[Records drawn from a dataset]
# # # #

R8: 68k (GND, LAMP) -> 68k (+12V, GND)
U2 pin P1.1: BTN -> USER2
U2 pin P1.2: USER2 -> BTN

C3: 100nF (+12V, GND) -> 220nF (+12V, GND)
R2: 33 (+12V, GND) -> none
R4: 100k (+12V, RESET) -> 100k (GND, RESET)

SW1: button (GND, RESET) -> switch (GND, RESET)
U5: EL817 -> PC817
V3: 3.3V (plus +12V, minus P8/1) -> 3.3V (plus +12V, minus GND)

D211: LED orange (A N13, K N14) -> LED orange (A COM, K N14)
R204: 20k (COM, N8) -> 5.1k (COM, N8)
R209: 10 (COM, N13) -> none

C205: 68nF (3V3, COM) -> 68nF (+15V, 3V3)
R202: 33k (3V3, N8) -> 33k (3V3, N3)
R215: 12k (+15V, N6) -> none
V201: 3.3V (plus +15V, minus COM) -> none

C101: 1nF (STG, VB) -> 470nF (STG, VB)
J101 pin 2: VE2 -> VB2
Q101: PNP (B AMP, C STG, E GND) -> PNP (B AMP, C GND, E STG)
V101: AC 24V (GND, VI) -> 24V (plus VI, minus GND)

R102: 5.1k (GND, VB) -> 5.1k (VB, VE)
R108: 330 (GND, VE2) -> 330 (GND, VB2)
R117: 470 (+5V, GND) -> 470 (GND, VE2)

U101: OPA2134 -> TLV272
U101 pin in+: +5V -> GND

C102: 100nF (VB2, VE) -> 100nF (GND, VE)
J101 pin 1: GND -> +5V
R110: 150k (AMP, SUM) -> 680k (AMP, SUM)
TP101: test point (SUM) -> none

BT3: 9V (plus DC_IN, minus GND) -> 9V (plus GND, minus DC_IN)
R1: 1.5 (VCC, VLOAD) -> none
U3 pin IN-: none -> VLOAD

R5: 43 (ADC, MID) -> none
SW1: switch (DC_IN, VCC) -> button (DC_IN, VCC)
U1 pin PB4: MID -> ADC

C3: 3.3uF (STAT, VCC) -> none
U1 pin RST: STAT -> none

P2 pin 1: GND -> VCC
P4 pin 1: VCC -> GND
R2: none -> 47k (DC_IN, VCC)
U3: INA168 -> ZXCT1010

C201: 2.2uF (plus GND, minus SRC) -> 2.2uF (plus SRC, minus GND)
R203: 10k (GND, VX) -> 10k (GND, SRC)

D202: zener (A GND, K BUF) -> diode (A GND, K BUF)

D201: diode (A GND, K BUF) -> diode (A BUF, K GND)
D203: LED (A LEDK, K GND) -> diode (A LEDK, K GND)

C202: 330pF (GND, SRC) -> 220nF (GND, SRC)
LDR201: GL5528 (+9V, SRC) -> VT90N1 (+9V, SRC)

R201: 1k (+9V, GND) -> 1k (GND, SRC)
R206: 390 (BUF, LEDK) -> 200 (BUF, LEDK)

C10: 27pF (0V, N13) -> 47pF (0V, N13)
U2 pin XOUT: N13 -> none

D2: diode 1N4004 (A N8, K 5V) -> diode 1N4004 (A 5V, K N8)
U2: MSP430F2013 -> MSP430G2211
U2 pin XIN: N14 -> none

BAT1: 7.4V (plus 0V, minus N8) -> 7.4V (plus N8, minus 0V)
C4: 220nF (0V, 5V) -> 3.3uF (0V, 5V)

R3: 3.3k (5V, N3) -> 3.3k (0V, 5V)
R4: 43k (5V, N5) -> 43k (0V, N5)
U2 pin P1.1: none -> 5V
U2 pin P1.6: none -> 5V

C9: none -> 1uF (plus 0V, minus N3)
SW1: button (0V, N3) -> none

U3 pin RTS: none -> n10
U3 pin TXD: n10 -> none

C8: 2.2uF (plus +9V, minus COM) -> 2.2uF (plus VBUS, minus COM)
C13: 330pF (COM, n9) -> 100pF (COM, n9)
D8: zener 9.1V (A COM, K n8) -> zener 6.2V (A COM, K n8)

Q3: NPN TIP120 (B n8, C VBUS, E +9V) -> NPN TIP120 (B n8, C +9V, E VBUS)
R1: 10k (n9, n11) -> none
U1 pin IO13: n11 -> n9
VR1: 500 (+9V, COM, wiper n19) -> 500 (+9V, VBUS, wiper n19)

# # # #

→ **Brief**
Take the entries above and copy them out exactly.

→ **Task result**
R8: 68k (GND, LAMP) -> 68k (+12V, GND)
U2 pin P1.1: BTN -> USER2
U2 pin P1.2: USER2 -> BTN

C3: 100nF (+12V, GND) -> 220nF (+12V, GND)
R2: 33 (+12V, GND) -> none
R4: 100k (+12V, RESET) -> 100k (GND, RESET)

SW1: button (GND, RESET) -> switch (GND, RESET)
U5: EL817 -> PC817
V3: 3.3V (plus +12V, minus P8/1) -> 3.3V (plus +12V, minus GND)

D211: LED orange (A N13, K N14) -> LED orange (A COM, K N14)
R204: 20k (COM, N8) -> 5.1k (COM, N8)
R209: 10 (COM, N13) -> none

C205: 68nF (3V3, COM) -> 68nF (+15V, 3V3)
R202: 33k (3V3, N8) -> 33k (3V3, N3)
R215: 12k (+15V, N6) -> none
V201: 3.3V (plus +15V, minus COM) -> none

C101: 1nF (STG, VB) -> 470nF (STG, VB)
J101 pin 2: VE2 -> VB2
Q101: PNP (B AMP, C STG, E GND) -> PNP (B AMP, C GND, E STG)
V101: AC 24V (GND, VI) -> 24V (plus VI, minus GND)

R102: 5.1k (GND, VB) -> 5.1k (VB, VE)
R108: 330 (GND, VE2) -> 330 (GND, VB2)
R117: 470 (+5V, GND) -> 470 (GND, VE2)

U101: OPA2134 -> TLV272
U101 pin in+: +5V -> GND

C102: 100nF (VB2, VE) -> 100nF (GND, VE)
J101 pin 1: GND -> +5V
R110: 150k (AMP, SUM) -> 680k (AMP, SUM)
TP101: test point (SUM) -> none

BT3: 9V (plus DC_IN, minus GND) -> 9V (plus GND, minus DC_IN)
R1: 1.5 (VCC, VLOAD) -> none
U3 pin IN-: none -> VLOAD

R5: 43 (ADC, MID) -> none
SW1: switch (DC_IN, VCC) -> button (DC_IN, VCC)
U1 pin PB4: MID -> ADC

C3: 3.3uF (STAT, VCC) -> none
U1 pin RST: STAT -> none

P2 pin 1: GND -> VCC
P4 pin 1: VCC -> GND
R2: none -> 47k (DC_IN, VCC)
U3: INA168 -> ZXCT1010

C201: 2.2uF (plus GND, minus SRC) -> 2.2uF (plus SRC, minus GND)
R203: 10k (GND, VX) -> 10k (GND, SRC)

D202: zener (A GND, K BUF) -> diode (A GND, K BUF)

D201: diode (A GND, K BUF) -> diode (A BUF, K GND)
D203: LED (A LEDK, K GND) -> diode (A LEDK, K GND)

C202: 330pF (GND, SRC) -> 220nF (GND, SRC)
LDR201: GL5528 (+9V, SRC) -> VT90N1 (+9V, SRC)

R201: 1k (+9V, GND) -> 1k (GND, SRC)
R206: 390 (BUF, LEDK) -> 200 (BUF, LEDK)

C10: 27pF (0V, N13) -> 47pF (0V, N13)
U2 pin XOUT: N13 -> none

D2: diode 1N4004 (A N8, K 5V) -> diode 1N4004 (A 5V, K N8)
U2: MSP430F2013 -> MSP430G2211
U2 pin XIN: N14 -> none

BAT1: 7.4V (plus 0V, minus N8) -> 7.4V (plus N8, minus 0V)
C4: 220nF (0V, 5V) -> 3.3uF (0V, 5V)

R3: 3.3k (5V, N3) -> 3.3k (0V, 5V)
R4: 43k (5V, N5) -> 43k (0V, N5)
U2 pin P1.1: none -> 5V
U2 pin P1.6: none -> 5V

C9: none -> 1uF (plus 0V, minus N3)
SW1: button (0V, N3) -> none

U3 pin RTS: none -> n10
U3 pin TXD: n10 -> none

C8: 2.2uF (plus +9V, minus COM) -> 2.2uF (plus VBUS, minus COM)
C13: 330pF (COM, n9) -> 100pF (COM, n9)
D8: zener 9.1V (A COM, K n8) -> zener 6.2V (A COM, K n8)

Q3: NPN TIP120 (B n8, C VBUS, E +9V) -> NPN TIP120 (B n8, C +9V, E VBUS)
R1: 10k (n9, n11) -> none
U1 pin IO13: n11 -> n9
VR1: 500 (+9V, COM, wiper n19) -> 500 (+9V, VBUS, wiper n19)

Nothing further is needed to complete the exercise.